Update the material from its start through the line containing "purple circle: moved 4 px right" by replacing "yellow pentagon" with "green hexagon", and leave everything else as it is.

>> BEGIN DATA LINES

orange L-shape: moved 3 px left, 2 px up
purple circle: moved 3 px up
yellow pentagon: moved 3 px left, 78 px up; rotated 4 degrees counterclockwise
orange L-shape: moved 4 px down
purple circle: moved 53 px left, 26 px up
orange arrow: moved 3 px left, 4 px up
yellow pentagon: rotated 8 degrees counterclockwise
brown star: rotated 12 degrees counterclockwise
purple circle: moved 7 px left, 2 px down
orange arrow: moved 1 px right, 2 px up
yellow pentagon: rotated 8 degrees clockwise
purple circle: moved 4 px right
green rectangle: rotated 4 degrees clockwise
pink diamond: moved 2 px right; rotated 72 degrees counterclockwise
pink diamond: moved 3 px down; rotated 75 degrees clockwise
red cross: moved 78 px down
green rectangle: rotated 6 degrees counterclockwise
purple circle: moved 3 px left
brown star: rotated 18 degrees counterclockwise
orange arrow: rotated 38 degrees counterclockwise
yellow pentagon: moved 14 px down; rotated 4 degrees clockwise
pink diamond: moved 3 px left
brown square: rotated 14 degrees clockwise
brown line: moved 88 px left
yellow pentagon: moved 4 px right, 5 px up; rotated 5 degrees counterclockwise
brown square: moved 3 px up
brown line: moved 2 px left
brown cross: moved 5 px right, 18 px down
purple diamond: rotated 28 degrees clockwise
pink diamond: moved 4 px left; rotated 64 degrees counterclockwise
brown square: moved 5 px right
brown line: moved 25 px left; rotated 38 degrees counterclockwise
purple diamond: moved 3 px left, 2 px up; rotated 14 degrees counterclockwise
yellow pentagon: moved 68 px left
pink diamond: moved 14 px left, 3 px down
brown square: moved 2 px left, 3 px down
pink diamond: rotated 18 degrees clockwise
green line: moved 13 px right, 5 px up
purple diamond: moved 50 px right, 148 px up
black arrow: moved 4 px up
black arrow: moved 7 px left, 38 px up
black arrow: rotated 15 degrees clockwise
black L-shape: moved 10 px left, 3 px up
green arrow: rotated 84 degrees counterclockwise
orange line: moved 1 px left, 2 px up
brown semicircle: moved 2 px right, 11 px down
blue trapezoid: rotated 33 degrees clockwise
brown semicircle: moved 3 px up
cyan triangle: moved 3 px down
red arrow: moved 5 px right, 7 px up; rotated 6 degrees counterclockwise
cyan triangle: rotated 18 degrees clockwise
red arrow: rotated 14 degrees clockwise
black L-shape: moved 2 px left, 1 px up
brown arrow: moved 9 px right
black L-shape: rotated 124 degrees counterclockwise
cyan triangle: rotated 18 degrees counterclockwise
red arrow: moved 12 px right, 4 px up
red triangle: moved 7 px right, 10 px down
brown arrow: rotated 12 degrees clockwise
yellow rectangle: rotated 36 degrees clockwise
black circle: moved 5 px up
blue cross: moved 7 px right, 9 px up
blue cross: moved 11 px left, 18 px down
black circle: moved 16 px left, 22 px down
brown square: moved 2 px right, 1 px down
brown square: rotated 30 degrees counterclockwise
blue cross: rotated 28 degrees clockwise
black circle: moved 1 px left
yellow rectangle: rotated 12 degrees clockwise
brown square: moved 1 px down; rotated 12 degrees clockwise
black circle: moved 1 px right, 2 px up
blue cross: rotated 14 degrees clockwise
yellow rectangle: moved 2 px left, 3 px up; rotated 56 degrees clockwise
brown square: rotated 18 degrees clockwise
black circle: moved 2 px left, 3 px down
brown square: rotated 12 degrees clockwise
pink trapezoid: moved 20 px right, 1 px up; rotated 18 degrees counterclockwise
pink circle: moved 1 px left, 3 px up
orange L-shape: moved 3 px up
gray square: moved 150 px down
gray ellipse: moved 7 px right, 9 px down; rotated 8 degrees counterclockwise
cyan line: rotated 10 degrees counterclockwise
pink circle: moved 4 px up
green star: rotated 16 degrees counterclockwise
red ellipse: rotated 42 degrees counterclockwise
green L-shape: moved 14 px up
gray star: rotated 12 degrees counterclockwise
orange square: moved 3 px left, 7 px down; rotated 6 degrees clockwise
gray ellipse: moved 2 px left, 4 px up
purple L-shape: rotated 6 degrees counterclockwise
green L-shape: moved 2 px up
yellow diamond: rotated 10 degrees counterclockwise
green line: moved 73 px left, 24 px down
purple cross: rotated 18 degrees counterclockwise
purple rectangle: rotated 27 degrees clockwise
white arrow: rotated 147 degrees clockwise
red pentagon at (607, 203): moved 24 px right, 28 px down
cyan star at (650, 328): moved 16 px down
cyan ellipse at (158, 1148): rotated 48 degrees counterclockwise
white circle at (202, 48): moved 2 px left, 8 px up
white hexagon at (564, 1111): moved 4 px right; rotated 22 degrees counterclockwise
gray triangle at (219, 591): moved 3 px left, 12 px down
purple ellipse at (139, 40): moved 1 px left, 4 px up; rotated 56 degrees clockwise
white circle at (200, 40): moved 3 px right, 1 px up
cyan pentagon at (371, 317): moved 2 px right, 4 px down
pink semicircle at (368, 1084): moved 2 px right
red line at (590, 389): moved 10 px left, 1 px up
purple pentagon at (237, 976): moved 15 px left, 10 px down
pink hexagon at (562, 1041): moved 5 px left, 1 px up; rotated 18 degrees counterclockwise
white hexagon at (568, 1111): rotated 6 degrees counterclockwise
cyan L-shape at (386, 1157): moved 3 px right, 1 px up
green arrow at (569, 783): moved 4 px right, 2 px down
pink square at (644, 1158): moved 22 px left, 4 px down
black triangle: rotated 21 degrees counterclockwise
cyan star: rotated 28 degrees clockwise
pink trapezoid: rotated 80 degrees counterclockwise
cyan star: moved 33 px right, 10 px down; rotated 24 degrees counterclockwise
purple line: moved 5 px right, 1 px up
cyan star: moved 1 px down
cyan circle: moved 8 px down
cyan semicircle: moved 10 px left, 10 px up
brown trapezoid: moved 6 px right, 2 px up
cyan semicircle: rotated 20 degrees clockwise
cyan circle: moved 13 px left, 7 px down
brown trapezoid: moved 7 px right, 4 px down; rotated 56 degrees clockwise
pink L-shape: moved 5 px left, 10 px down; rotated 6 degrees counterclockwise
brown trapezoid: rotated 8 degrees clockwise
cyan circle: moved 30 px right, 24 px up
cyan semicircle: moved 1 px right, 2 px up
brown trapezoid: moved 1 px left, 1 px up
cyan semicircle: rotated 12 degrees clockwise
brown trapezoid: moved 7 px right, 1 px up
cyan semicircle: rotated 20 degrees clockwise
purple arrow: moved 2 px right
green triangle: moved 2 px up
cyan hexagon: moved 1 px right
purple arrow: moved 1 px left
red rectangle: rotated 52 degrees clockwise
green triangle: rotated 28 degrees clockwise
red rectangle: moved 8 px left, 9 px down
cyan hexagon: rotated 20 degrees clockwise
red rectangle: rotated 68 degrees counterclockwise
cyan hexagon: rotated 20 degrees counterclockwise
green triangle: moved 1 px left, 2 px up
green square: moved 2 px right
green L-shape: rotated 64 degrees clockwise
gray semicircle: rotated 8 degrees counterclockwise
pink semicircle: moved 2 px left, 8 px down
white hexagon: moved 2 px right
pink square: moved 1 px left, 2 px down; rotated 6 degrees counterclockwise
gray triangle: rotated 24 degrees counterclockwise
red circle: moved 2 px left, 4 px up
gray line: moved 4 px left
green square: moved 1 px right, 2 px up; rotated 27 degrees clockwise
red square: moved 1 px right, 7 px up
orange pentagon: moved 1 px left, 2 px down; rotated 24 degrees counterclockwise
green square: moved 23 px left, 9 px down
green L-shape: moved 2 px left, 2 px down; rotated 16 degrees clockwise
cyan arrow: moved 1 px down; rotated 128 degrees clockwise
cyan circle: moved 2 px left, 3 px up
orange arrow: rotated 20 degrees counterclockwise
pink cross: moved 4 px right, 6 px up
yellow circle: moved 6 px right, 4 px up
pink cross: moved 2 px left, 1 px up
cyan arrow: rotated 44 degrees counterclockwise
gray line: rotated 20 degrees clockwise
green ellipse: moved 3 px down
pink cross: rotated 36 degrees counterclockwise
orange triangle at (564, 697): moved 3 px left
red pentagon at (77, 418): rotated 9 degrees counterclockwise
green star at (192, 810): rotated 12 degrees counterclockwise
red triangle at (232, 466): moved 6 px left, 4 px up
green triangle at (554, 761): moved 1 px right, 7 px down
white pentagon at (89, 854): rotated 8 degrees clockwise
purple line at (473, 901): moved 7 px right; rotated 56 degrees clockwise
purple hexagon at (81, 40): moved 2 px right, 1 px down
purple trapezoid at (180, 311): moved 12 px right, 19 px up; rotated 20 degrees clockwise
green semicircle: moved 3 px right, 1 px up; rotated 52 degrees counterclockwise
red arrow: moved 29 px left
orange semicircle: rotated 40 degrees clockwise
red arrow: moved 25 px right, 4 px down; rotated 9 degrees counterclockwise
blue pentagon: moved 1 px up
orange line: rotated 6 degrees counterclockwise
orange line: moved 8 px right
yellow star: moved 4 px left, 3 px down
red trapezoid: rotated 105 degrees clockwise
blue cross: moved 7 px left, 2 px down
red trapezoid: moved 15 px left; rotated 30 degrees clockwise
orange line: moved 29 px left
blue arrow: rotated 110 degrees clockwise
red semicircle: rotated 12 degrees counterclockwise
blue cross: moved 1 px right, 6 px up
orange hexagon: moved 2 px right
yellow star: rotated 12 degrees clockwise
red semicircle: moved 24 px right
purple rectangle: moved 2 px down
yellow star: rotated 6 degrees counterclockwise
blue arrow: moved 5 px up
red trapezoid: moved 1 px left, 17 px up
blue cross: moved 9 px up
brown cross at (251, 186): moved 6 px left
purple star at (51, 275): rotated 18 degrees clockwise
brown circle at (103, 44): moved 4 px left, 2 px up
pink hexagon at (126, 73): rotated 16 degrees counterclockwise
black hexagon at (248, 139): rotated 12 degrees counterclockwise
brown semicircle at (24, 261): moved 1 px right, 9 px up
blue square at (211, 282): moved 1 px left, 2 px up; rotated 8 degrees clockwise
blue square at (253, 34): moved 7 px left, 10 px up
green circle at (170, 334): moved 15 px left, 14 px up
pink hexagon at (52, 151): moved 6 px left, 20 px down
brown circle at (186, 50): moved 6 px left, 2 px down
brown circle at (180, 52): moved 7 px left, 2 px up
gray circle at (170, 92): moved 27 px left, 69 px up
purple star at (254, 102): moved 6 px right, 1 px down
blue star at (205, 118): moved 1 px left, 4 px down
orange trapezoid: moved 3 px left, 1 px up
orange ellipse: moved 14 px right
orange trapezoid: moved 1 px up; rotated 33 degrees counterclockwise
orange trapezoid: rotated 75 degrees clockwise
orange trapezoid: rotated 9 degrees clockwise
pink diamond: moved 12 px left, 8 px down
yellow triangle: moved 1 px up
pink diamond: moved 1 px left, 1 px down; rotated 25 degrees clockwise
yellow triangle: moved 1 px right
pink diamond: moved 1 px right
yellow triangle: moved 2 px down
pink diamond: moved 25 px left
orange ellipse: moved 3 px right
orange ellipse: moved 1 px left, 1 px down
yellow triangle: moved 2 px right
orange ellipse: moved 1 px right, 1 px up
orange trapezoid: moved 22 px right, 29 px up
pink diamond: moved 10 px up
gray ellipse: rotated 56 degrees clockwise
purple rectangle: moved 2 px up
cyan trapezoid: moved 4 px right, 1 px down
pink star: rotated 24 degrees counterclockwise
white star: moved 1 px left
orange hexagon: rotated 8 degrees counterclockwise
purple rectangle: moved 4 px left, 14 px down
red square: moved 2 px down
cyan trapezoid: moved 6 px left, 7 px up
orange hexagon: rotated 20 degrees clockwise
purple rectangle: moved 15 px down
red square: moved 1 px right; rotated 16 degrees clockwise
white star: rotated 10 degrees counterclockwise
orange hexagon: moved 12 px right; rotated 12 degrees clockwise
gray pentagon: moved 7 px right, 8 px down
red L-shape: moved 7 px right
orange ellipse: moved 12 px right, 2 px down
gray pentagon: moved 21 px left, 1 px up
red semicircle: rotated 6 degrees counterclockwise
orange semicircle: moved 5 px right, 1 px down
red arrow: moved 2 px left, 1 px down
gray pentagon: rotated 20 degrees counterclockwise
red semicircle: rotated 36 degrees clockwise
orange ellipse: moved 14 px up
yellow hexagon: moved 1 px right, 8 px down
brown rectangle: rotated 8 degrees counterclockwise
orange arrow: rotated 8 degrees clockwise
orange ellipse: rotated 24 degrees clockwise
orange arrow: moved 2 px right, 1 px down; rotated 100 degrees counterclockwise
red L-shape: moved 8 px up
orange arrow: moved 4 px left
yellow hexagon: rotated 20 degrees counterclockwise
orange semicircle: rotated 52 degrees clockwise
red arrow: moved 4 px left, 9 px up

>> END DATA LINES

■ **TASK SOLUTION**
orange L-shape: moved 3 px left, 2 px up
purple circle: moved 3 px up
green hexagon: moved 3 px left, 78 px up; rotated 4 degrees counterclockwise
orange L-shape: moved 4 px down
purple circle: moved 53 px left, 26 px up
orange arrow: moved 3 px left, 4 px up
green hexagon: rotated 8 degrees counterclockwise
brown star: rotated 12 degrees counterclockwise
purple circle: moved 7 px left, 2 px down
orange arrow: moved 1 px right, 2 px up
green hexagon: rotated 8 degrees clockwise
purple circle: moved 4 px right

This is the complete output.